Records provided:
━━━━━━━━

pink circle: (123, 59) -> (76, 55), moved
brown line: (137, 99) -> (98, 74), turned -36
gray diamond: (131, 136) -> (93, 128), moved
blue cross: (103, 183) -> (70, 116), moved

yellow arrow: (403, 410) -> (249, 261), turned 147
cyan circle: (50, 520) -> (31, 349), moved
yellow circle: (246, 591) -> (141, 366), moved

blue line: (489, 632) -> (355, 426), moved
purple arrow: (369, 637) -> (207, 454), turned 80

━━━━━━━━

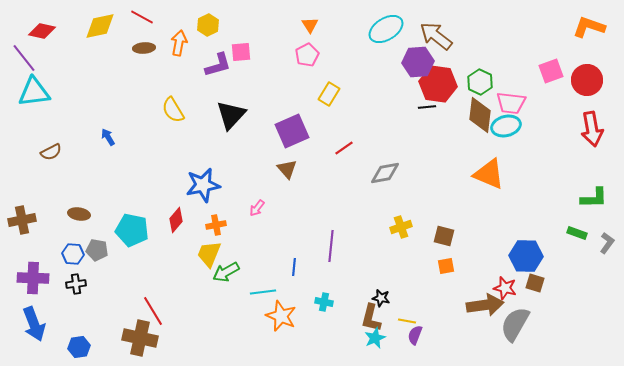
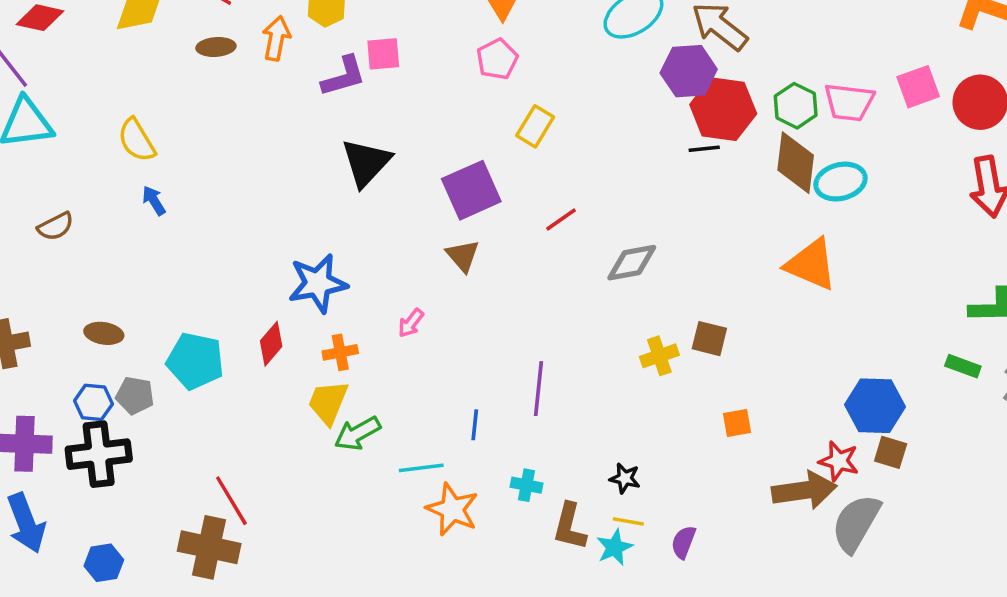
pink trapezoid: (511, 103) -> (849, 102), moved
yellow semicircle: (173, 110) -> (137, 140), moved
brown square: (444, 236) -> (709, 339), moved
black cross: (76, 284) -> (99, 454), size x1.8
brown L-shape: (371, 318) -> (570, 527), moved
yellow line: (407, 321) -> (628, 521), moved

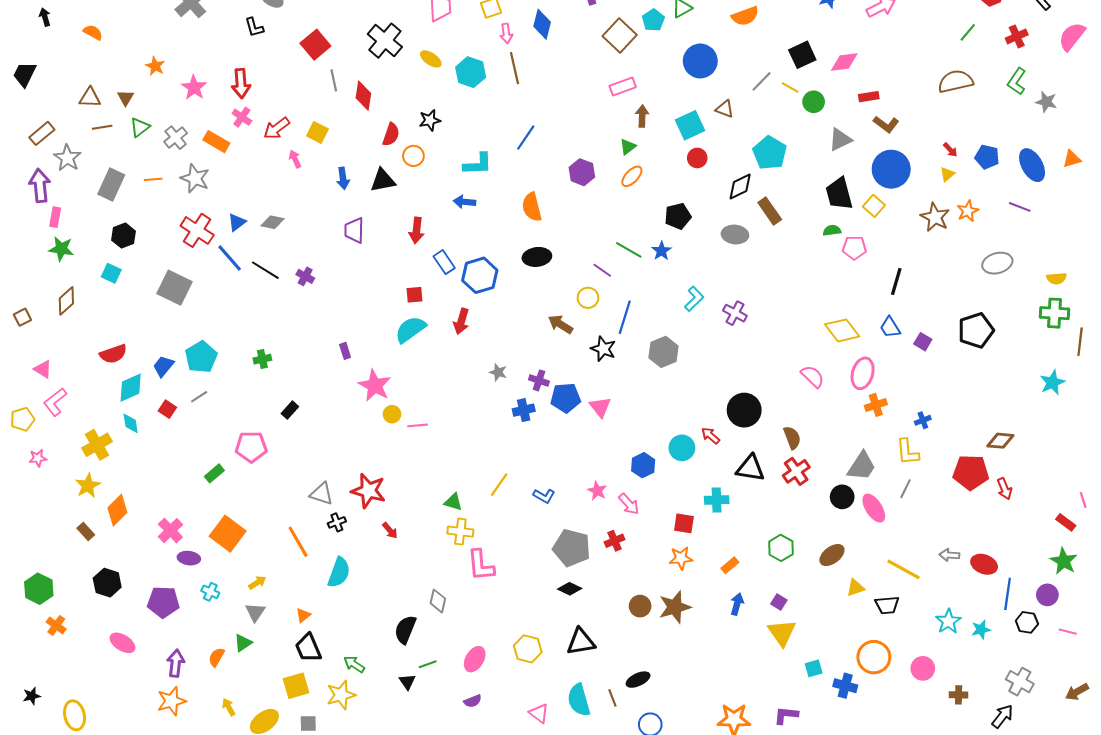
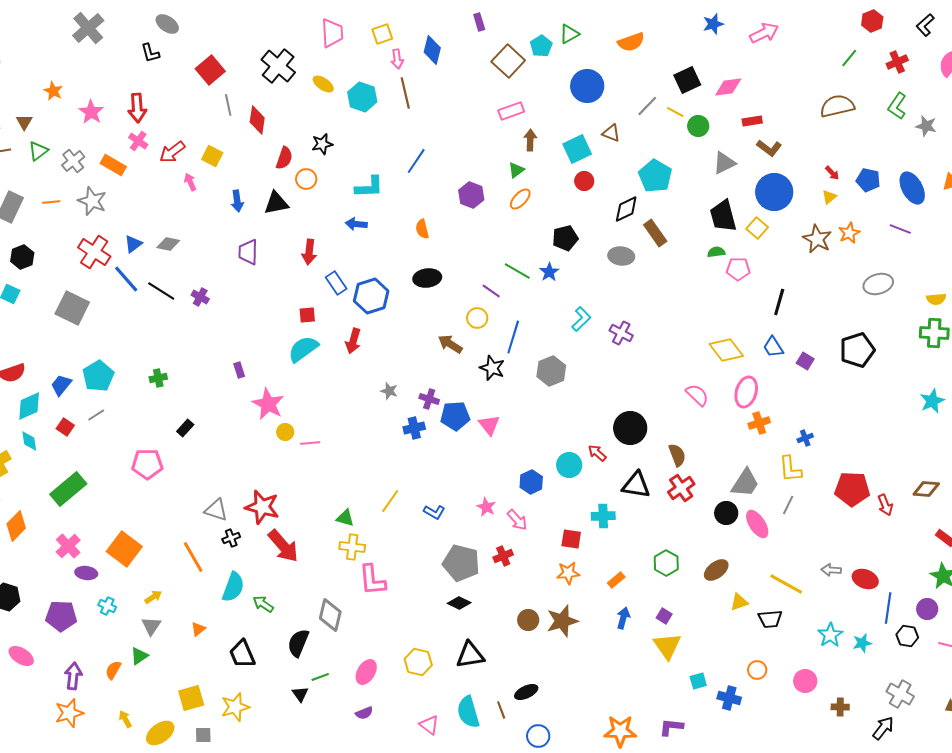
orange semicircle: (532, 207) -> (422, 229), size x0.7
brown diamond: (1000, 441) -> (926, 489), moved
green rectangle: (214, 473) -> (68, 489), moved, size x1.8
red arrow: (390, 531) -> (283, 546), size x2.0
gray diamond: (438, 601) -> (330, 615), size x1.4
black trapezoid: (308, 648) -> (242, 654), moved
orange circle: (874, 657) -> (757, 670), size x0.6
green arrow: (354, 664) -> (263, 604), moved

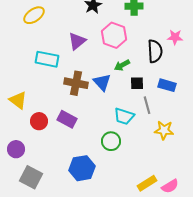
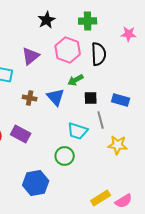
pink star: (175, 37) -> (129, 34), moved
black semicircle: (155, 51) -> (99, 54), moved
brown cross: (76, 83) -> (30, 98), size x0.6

━━━━━━━━

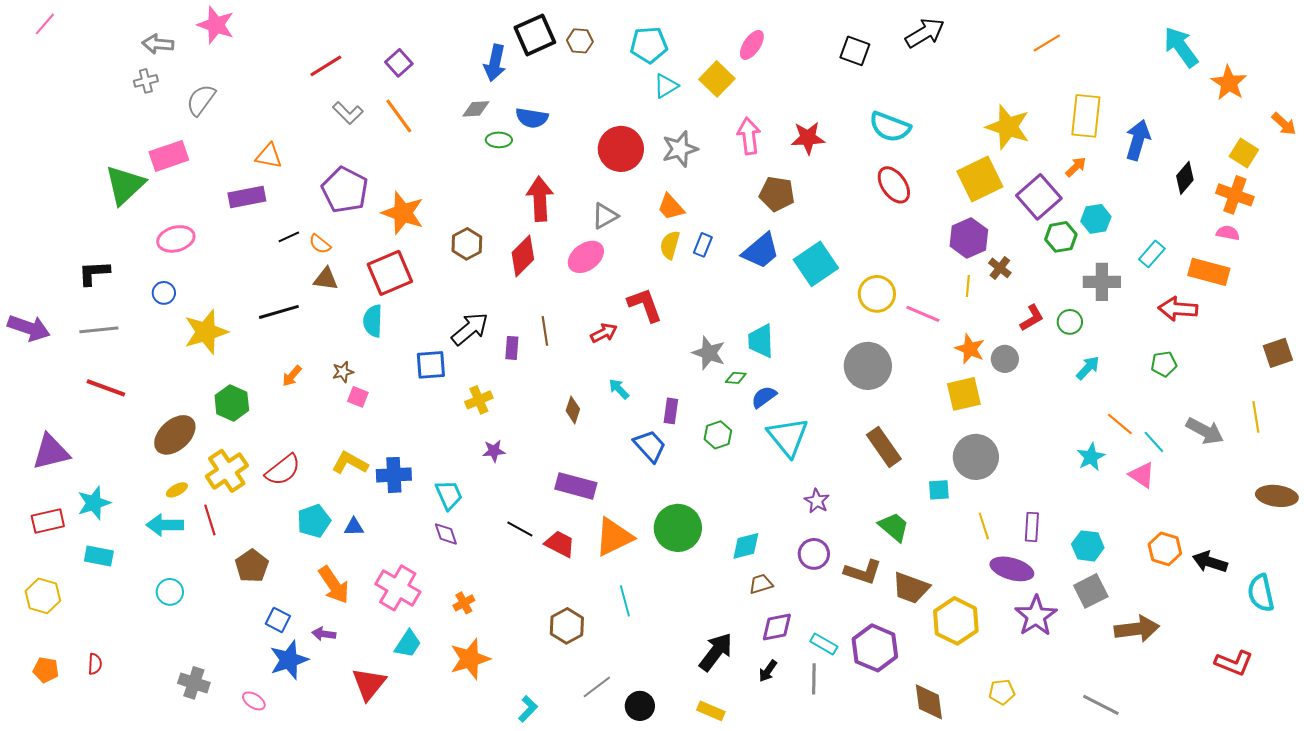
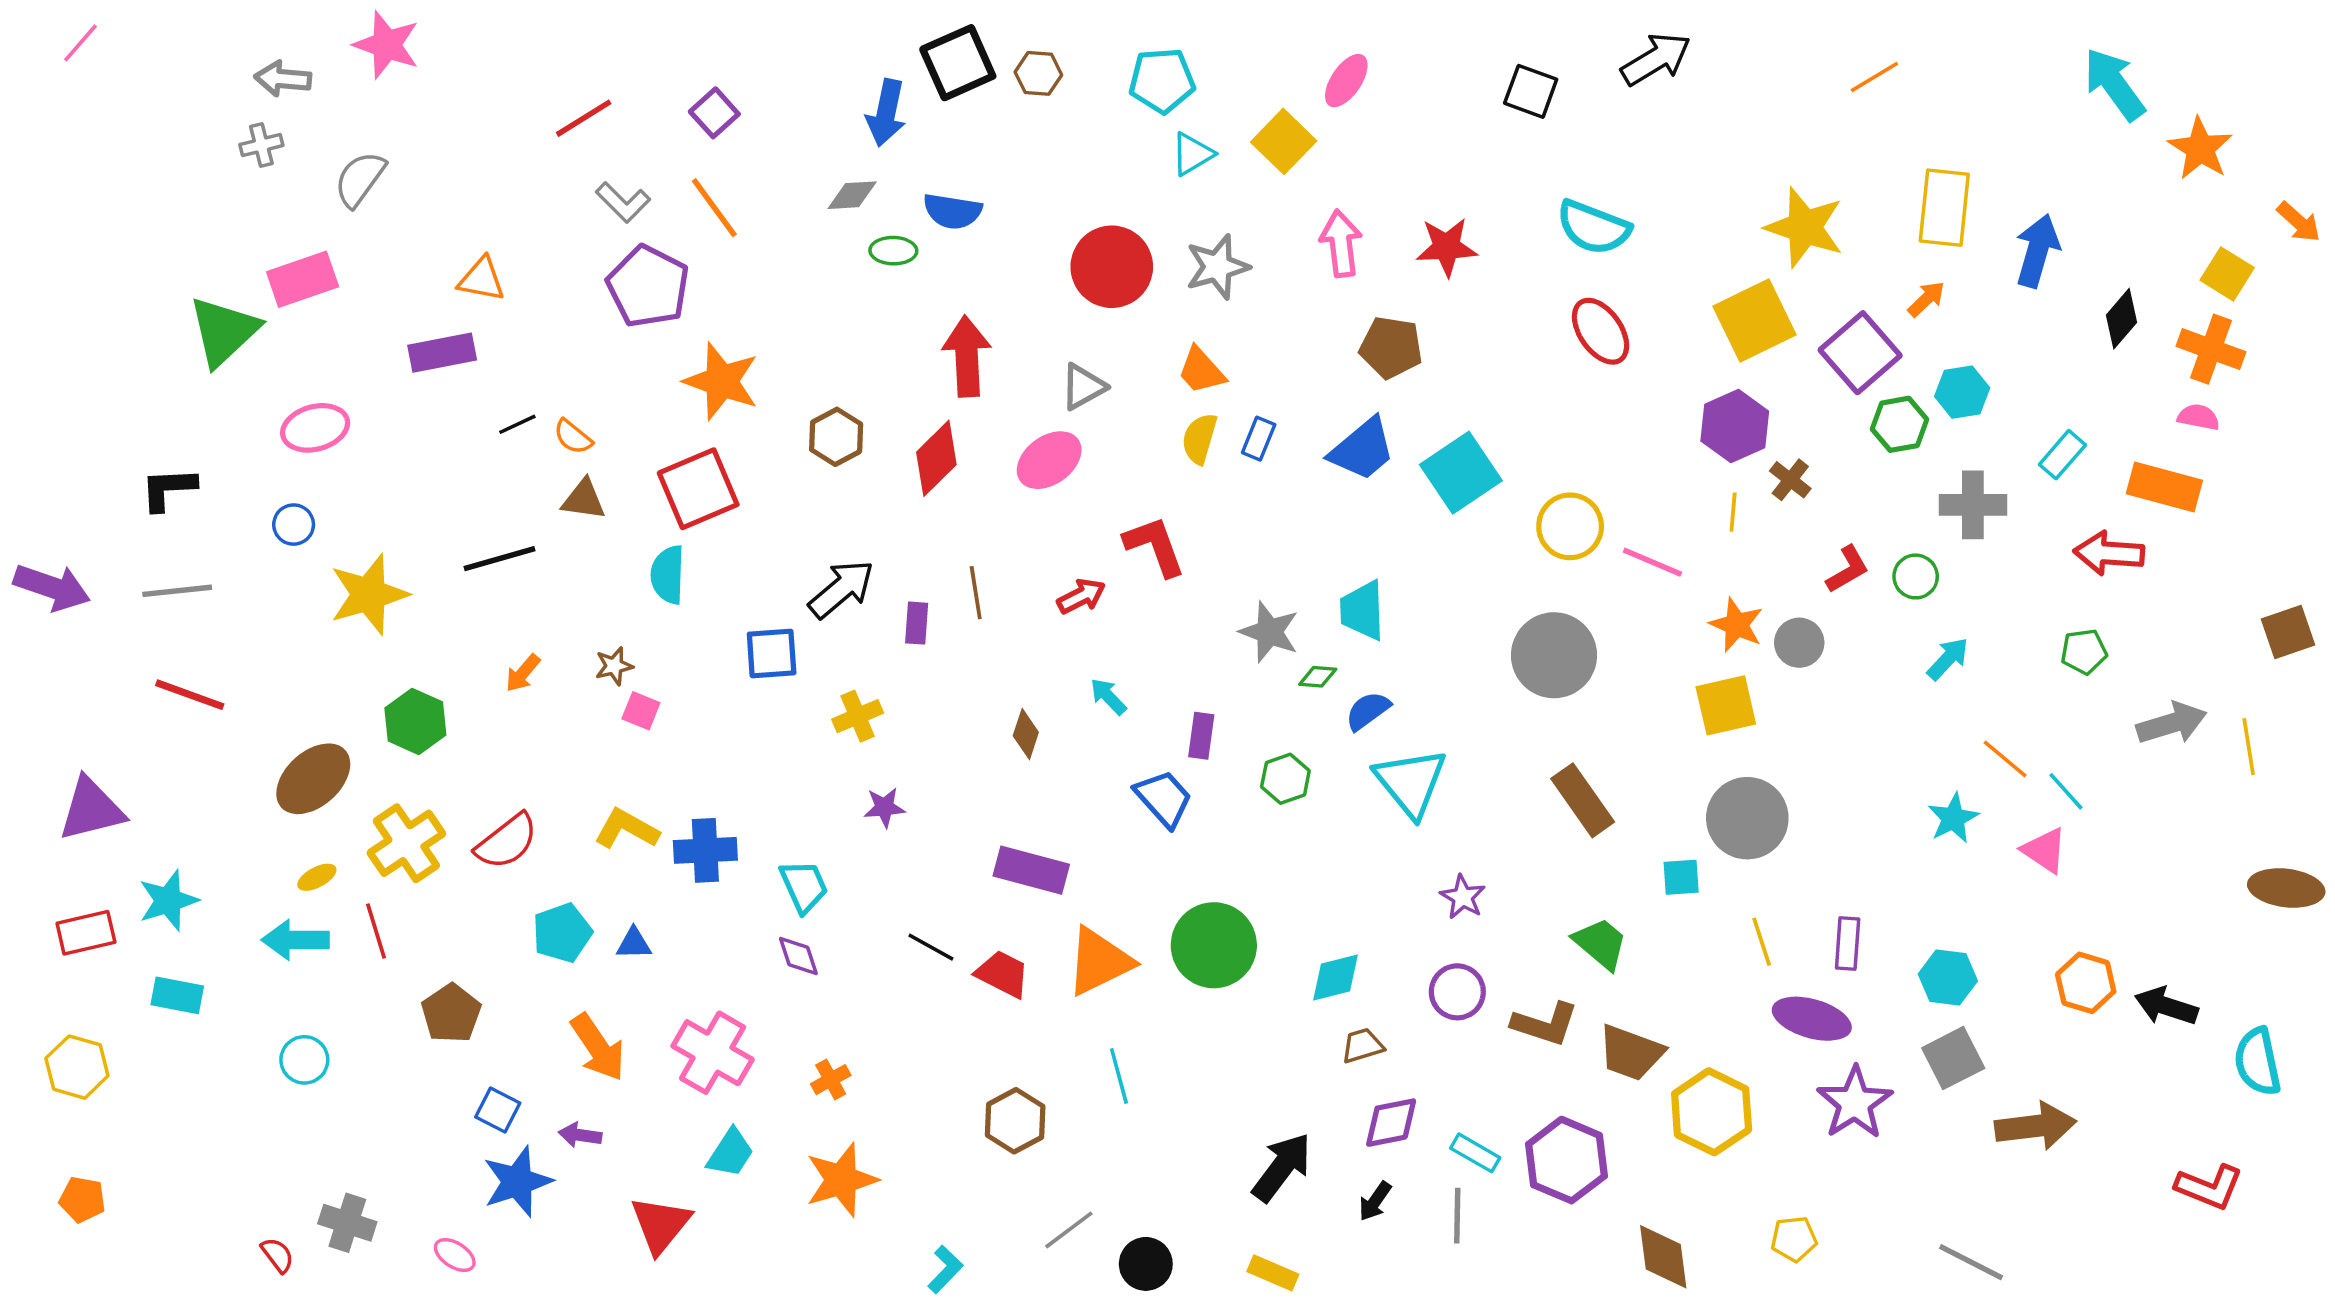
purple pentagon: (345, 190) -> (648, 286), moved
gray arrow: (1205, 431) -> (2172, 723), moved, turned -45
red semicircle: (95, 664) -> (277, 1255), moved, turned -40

━━━━━━━━

Work to complete:
How many lines of these entries hold the string "orange"? Answer with the number alone.

Solution below:
2